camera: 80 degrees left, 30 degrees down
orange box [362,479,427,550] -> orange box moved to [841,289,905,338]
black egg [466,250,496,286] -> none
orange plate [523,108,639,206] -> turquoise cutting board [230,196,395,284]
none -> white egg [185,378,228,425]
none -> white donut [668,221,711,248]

## Instructions to follow
Print the full listing verbatim. Leave nothing out.

## Task solution
camera: 80 degrees left, 30 degrees down
orange box [362,479,427,550] -> orange box moved to [841,289,905,338]
black egg [466,250,496,286] -> none
orange plate [523,108,639,206] -> turquoise cutting board [230,196,395,284]
none -> white egg [185,378,228,425]
none -> white donut [668,221,711,248]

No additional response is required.